**TASK DESCRIPTION**:
Retype the opening lines of the listing below, ending with the line that contains "[(53,334),(47,327),(23,351),(52,380),(92,339),(69,316),(53,334)]", and leave out any pictures.

**DATASET EXTRACT**:
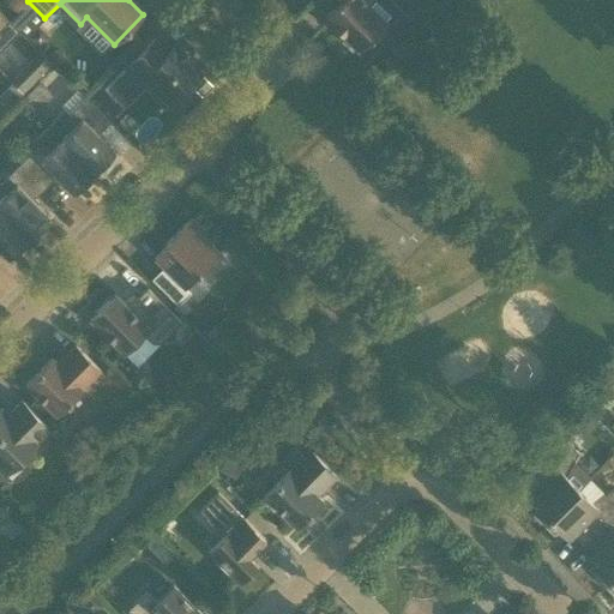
[(329,0),(336,6),(324,18),(343,37),(342,41),(351,49),(355,48),(357,50),(371,37),(377,40),(385,31),(384,26),(387,22),(368,4),(372,0),(329,0)]
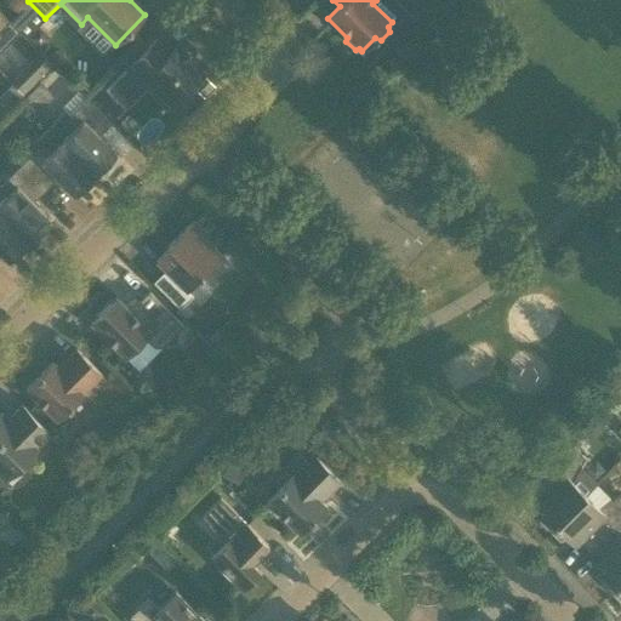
[(0,51),(20,32),(0,12),(0,51)]
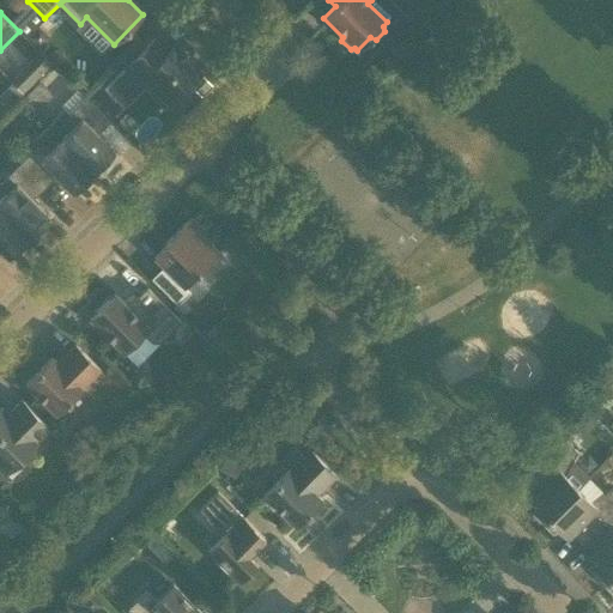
[(189,93),(184,89),(202,71),(188,56),(193,52),(180,38),(169,48),(156,35),(123,67),(138,82),(143,77),(169,103),(170,103),(175,108),(189,93)]
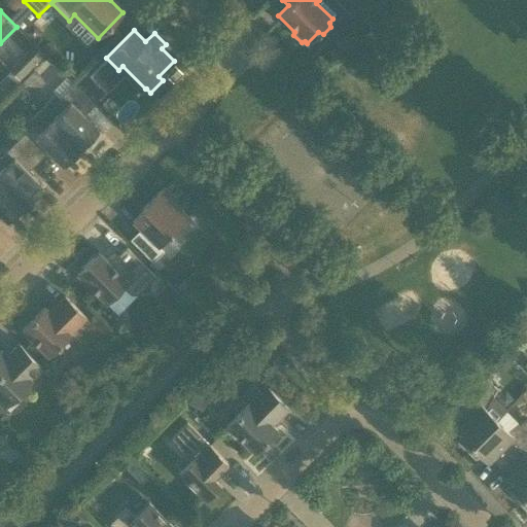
[(28,70),(16,59),(9,67),(20,77),(28,70)]
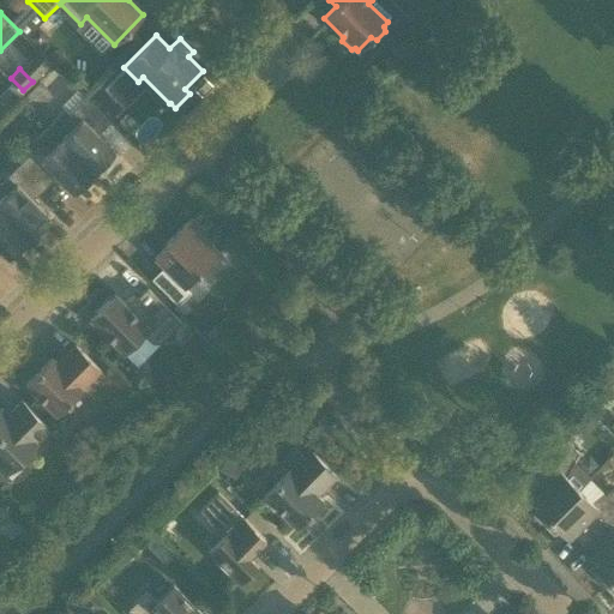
[(85,97),(70,114),(65,109),(48,126),(95,172),(98,168),(100,168),(104,168),(106,167),(109,163),(110,162),(110,156),(115,151),(97,134),(109,122),(85,97)]
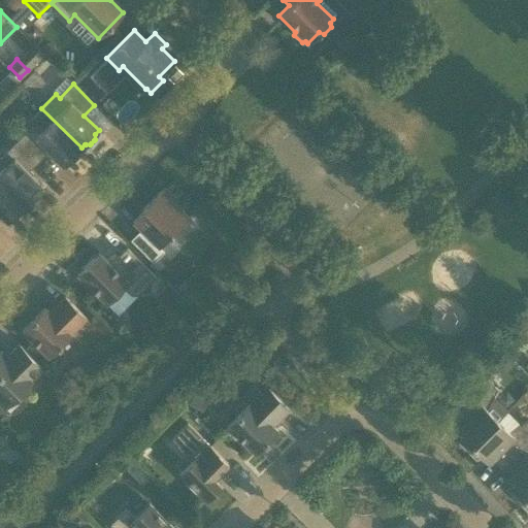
[(27,122),(32,126),(18,140),(38,162),(50,151),(64,166),(67,162),(68,162),(72,162),(73,161),(77,158),(77,157),(78,152),(81,147),(41,108),(27,122)]
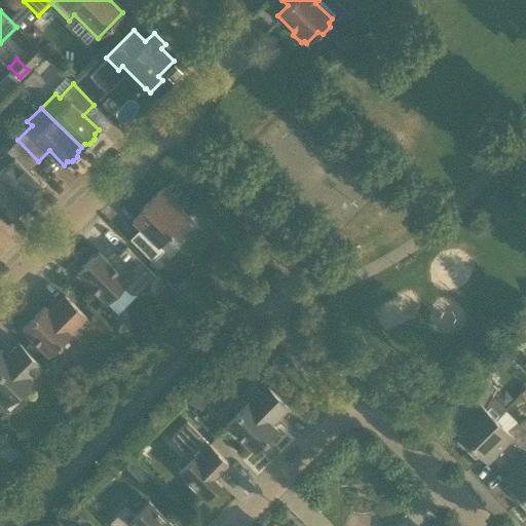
[(0,172),(0,178),(25,203),(28,200),(34,199),(35,199),(38,196),(39,194),(39,190),(39,189),(42,186),(28,172),(38,161),(17,140),(0,157),(0,161),(5,166),(0,172)]
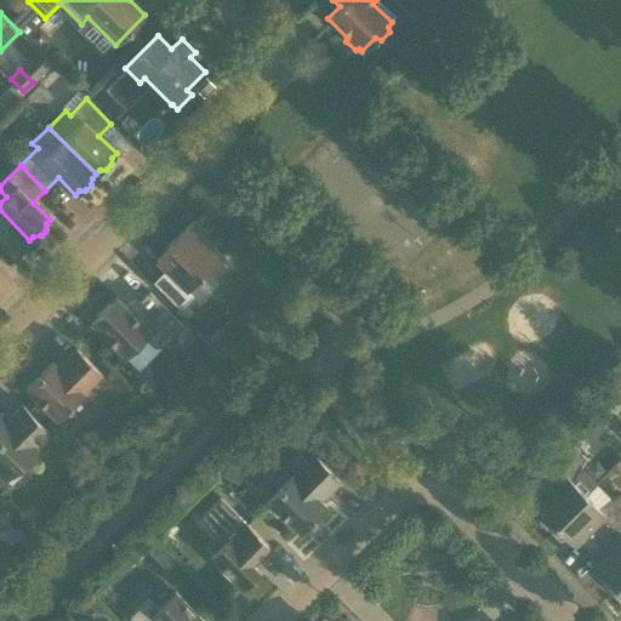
[(0,251),(9,261),(13,257),(20,256),(21,256),(24,252),(26,250),(26,245),(26,244),(29,240),(0,210),(0,251)]
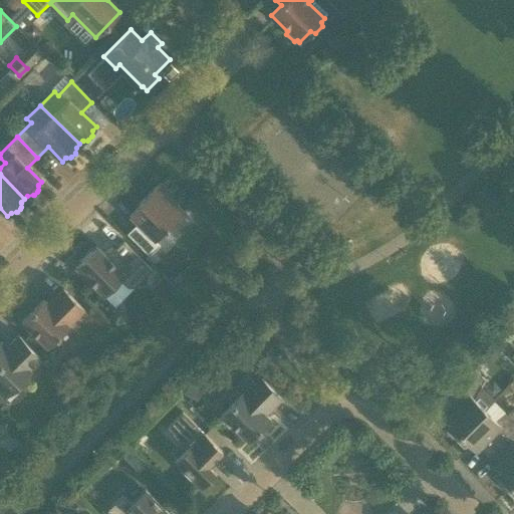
[(166,230),(166,231),(185,212),(170,197),(173,194),(161,182),(139,204),(141,205),(130,216),(140,227),(130,237),(149,255),(160,244),(156,240),(166,230)]
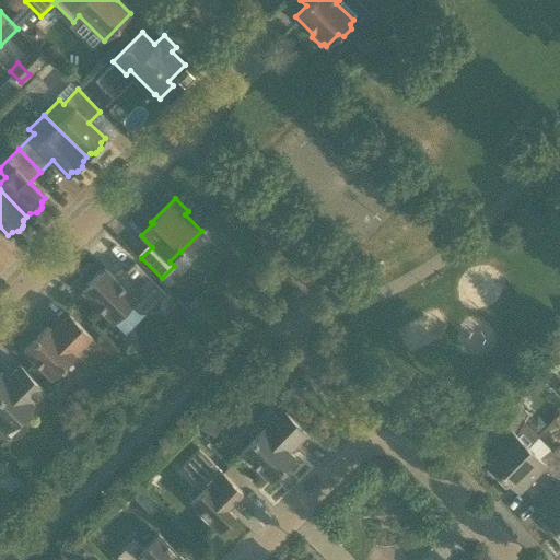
[(105,268),(83,290),(82,291),(113,322),(130,304),(138,313),(147,313),(165,294),(133,263),(124,272),(120,268),(113,277),(105,268)]
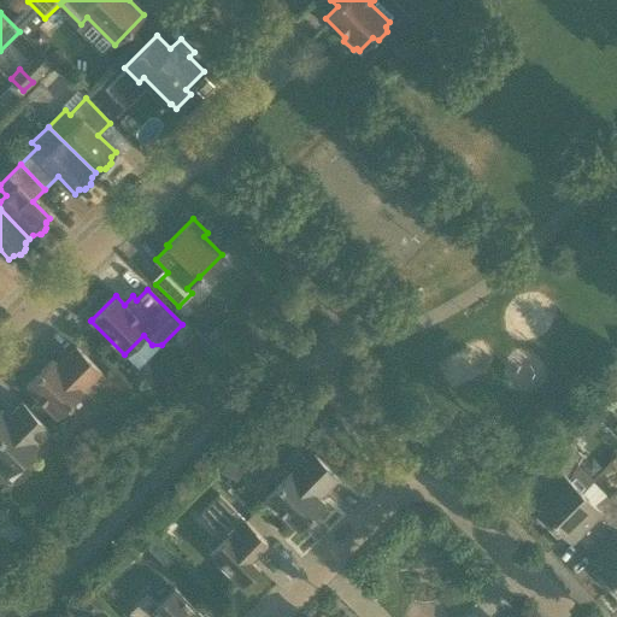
[(188,340),(188,350),(197,359),(210,345),(197,331),(188,340)]
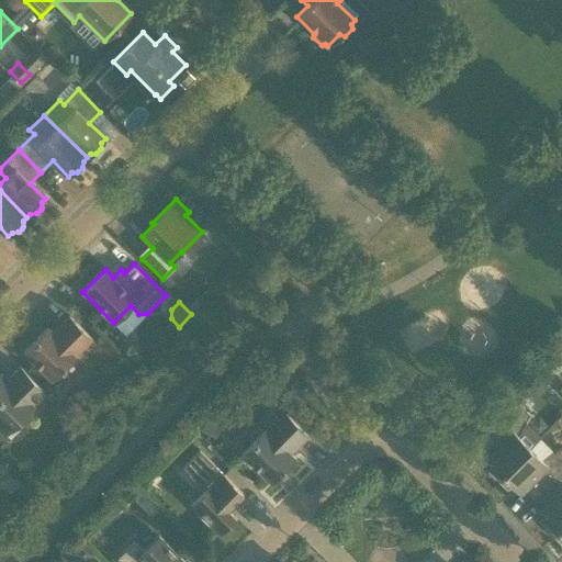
[(53,334),(47,327),(23,351),(52,380),(92,339),(69,316),(53,334)]
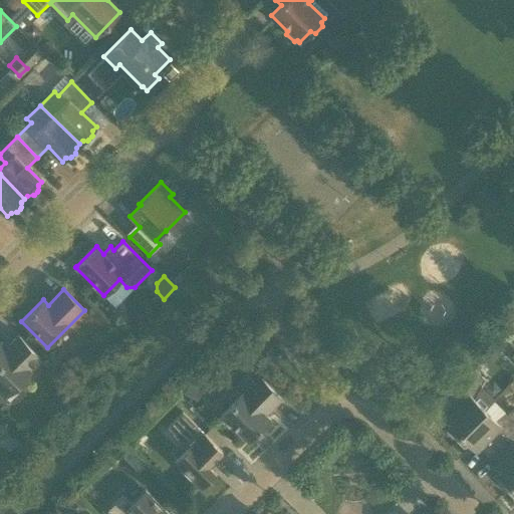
[(1,341),(0,341),(0,394),(4,398),(18,383),(23,383),(29,376),(29,372),(30,370),(29,369),(41,357),(18,335),(6,347),(1,341)]
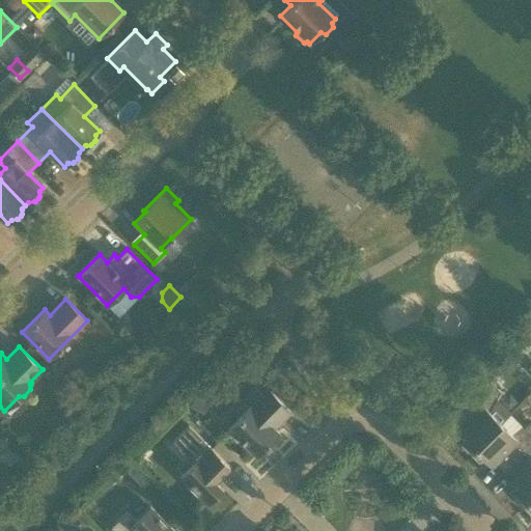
[(462,445),(470,453),(500,422),(488,411),(500,391),(490,381),(451,418),(459,427),(455,431),(463,439),(462,445)]
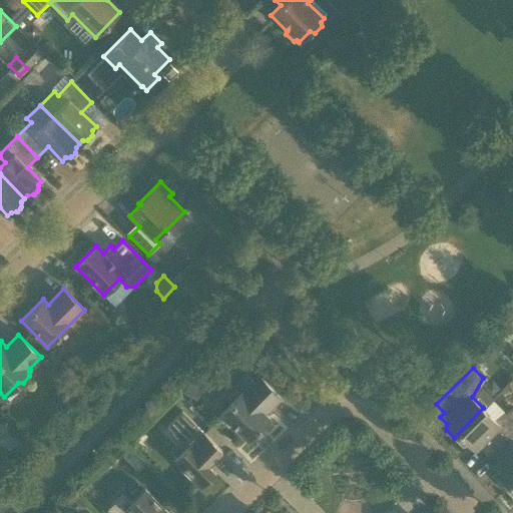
[(264,414),(280,398),(259,377),(220,414),(247,440),(269,419),(264,414)]
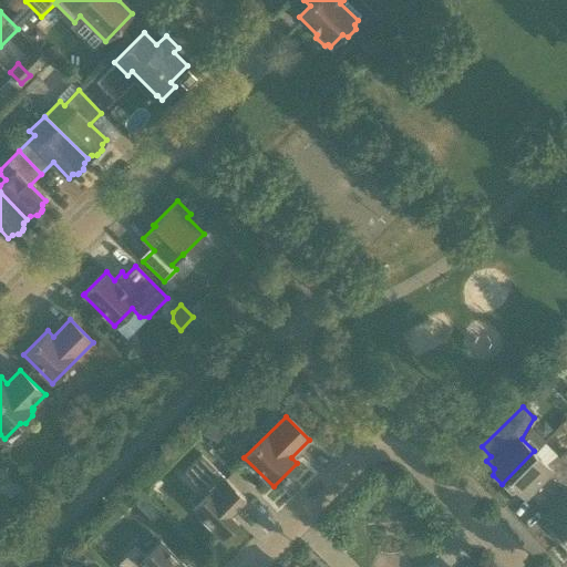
[(528,494),(538,504),(566,474),(566,451),(546,463),(534,451),(502,484),(511,493),(516,491),(524,498),(528,494)]
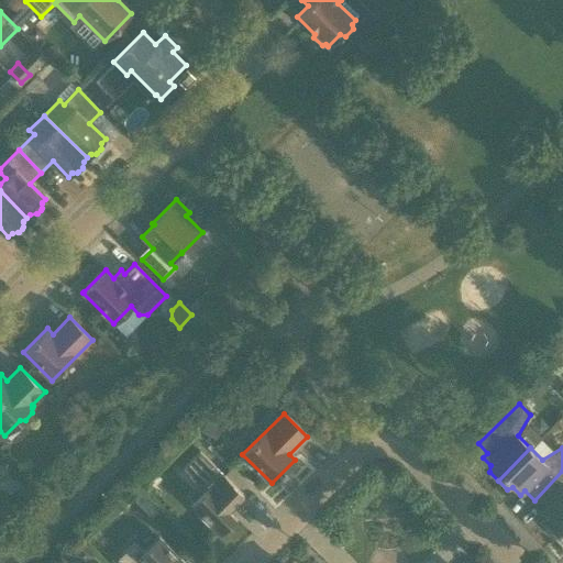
[(199,451),(183,467),(205,490),(189,506),(219,536),(236,518),(228,510),(243,495),(199,451)]
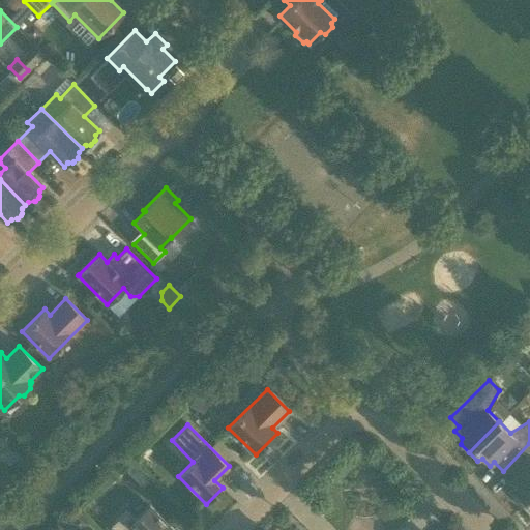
[(0,460),(10,466),(20,455),(5,441),(0,436),(0,460)]
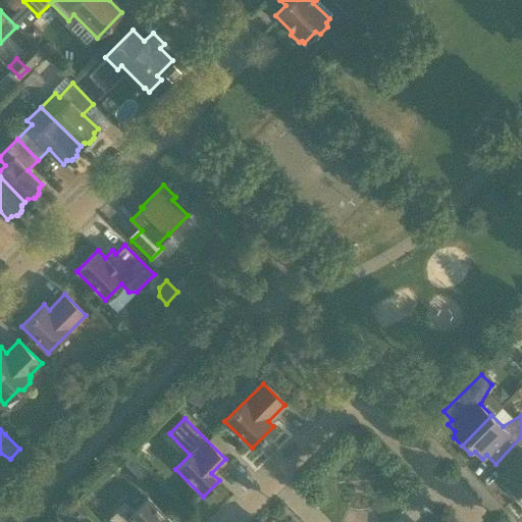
[(506,489),(514,498),(521,488),(521,436),(496,464),(504,472),(500,476),(507,483),(506,489)]
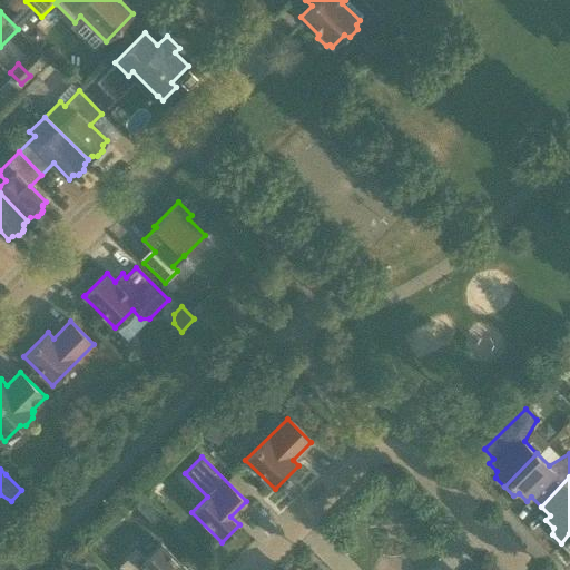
[(136,549),(118,567),(121,569),(187,569),(160,543),(145,559),(136,549)]
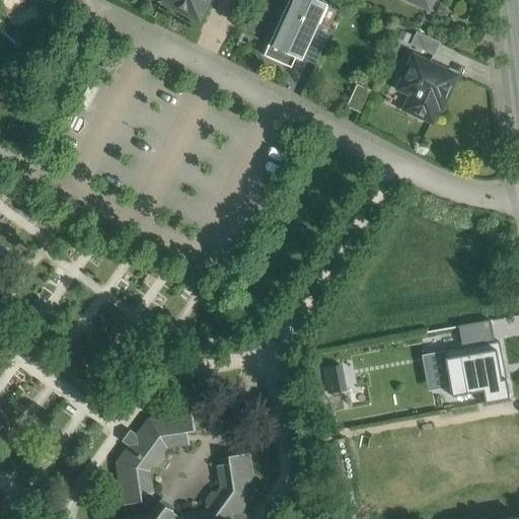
[(162,0),(163,1),(199,19),(208,0),(162,0)]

**EXERCISE ANSWER**:
[(329,0),(336,6),(324,18),(343,37),(342,41),(351,49),(355,48),(357,50),(371,37),(377,40),(385,31),(384,26),(387,22),(368,4),(372,0),(329,0)]
[(0,51),(20,32),(0,12),(0,51)]
[(189,93),(184,89),(202,71),(188,56),(193,52),(180,38),(169,48),(156,35),(123,67),(138,82),(143,77),(169,103),(170,103),(175,108),(189,93)]
[(28,70),(16,59),(9,67),(20,77),(28,70)]
[(85,97),(70,114),(65,109),(48,126),(95,172),(98,168),(100,168),(104,168),(106,167),(109,163),(110,162),(110,156),(115,151),(97,134),(109,122),(85,97)]
[(27,122),(32,126),(18,140),(38,162),(50,151),(64,166),(67,162),(68,162),(72,162),(73,161),(77,158),(77,157),(78,152),(81,147),(41,108),(27,122)]
[(0,172),(0,178),(25,203),(28,200),(34,199),(35,199),(38,196),(39,194),(39,190),(39,189),(42,186),(28,172),(38,161),(17,140),(0,157),(0,161),(5,166),(0,172)]
[(0,251),(9,261),(13,257),(20,256),(21,256),(24,252),(26,250),(26,245),(26,244),(29,240),(0,210),(0,251)]
[(166,230),(166,231),(185,212),(170,197),(173,194),(161,182),(139,204),(141,205),(130,216),(140,227),(130,237),(149,255),(160,244),(156,240),(166,230)]
[(105,268),(83,290),(82,291),(113,322),(130,304),(138,313),(147,313),(165,294),(133,263),(124,272),(120,268),(113,277),(105,268)]
[(188,340),(188,350),(197,359),(210,345),(197,331),(188,340)]
[(53,334),(47,327),(23,351),(52,380),(92,339),(69,316),(53,334)]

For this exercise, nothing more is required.